• _Work instruction_
Each line of the data below containing "rocket" needs to be listed.

• _Data records_
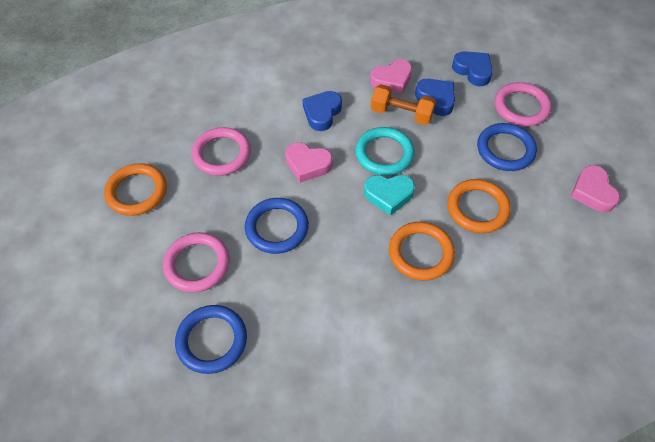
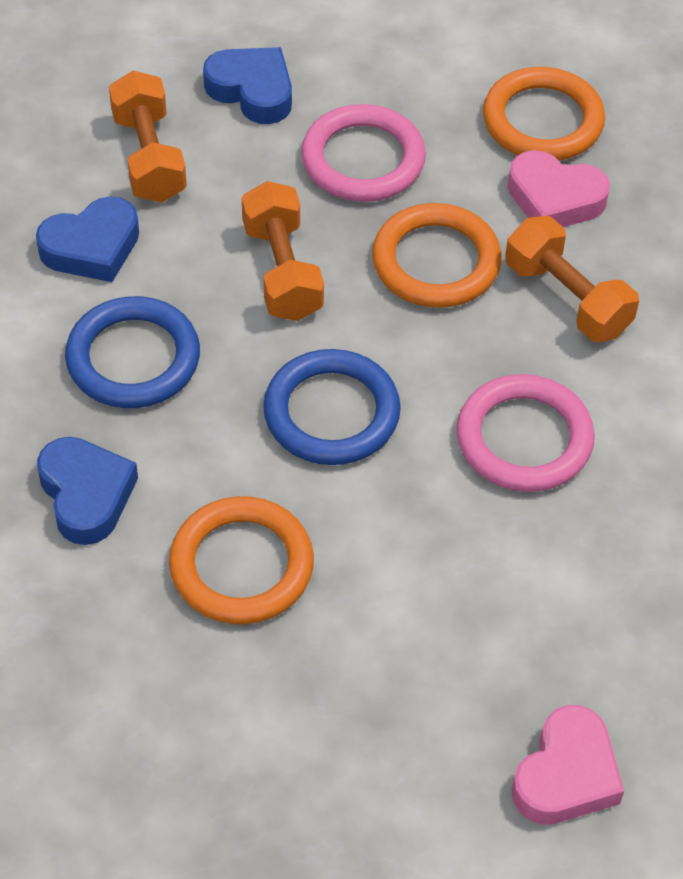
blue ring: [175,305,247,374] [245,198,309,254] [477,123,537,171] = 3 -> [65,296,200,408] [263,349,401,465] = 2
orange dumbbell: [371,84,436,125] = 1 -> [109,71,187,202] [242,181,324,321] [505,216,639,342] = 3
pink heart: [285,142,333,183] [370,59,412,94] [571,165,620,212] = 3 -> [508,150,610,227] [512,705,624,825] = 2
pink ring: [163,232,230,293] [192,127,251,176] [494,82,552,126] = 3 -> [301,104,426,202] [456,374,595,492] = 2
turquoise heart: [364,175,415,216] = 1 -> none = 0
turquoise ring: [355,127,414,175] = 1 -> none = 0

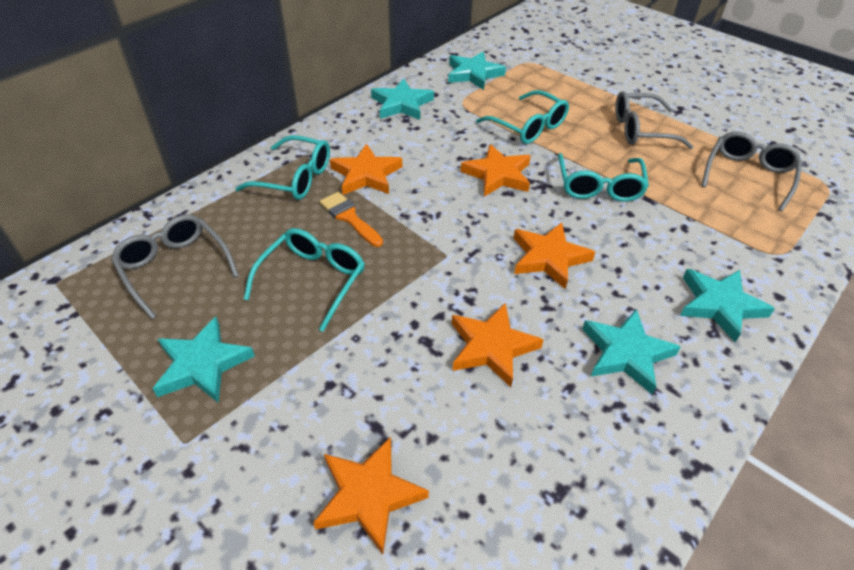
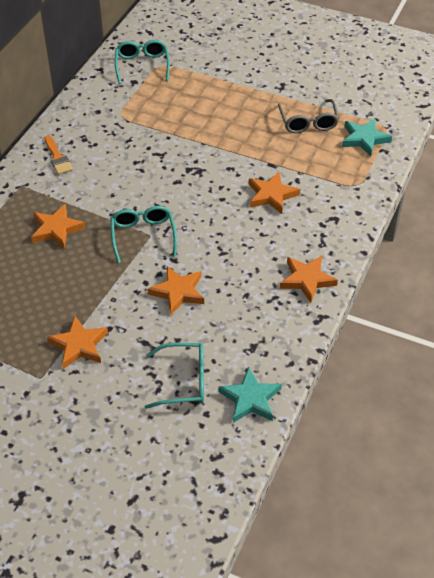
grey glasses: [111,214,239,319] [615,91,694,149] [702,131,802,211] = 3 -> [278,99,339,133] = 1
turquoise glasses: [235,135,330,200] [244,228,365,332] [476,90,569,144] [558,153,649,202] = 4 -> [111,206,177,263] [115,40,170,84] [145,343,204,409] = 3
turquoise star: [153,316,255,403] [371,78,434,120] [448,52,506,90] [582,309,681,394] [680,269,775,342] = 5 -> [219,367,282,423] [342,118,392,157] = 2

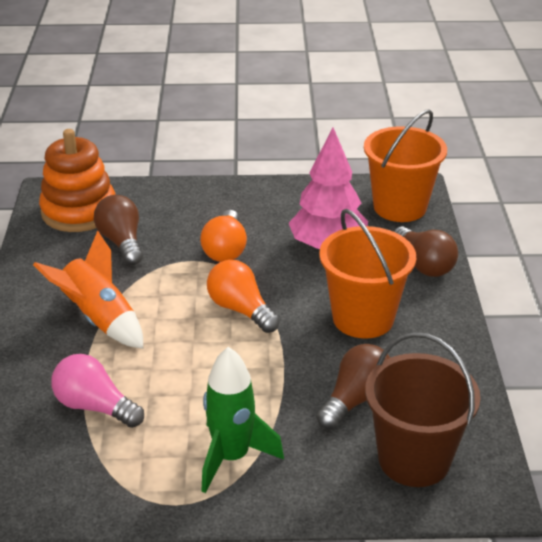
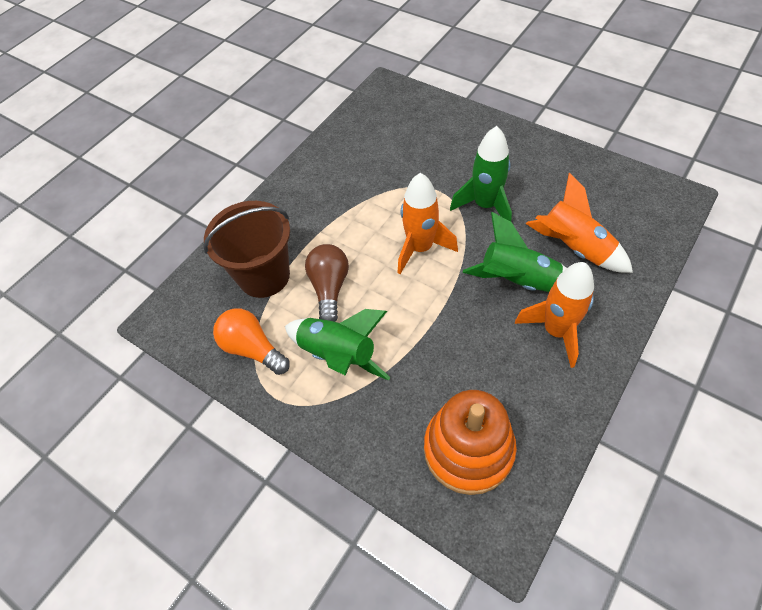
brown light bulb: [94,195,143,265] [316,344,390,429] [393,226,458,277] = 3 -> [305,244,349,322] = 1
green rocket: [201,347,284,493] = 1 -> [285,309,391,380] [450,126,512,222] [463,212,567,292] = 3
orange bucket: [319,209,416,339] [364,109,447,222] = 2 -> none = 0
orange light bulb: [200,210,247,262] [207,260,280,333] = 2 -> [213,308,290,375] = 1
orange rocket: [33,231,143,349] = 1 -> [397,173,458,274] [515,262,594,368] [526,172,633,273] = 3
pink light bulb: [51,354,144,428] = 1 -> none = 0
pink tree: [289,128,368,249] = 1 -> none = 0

• _Your response_
green rocket: [201,347,284,493] = 1 -> [285,309,391,380] [450,126,512,222] [463,212,567,292] = 3
orange rocket: [33,231,143,349] = 1 -> [397,173,458,274] [515,262,594,368] [526,172,633,273] = 3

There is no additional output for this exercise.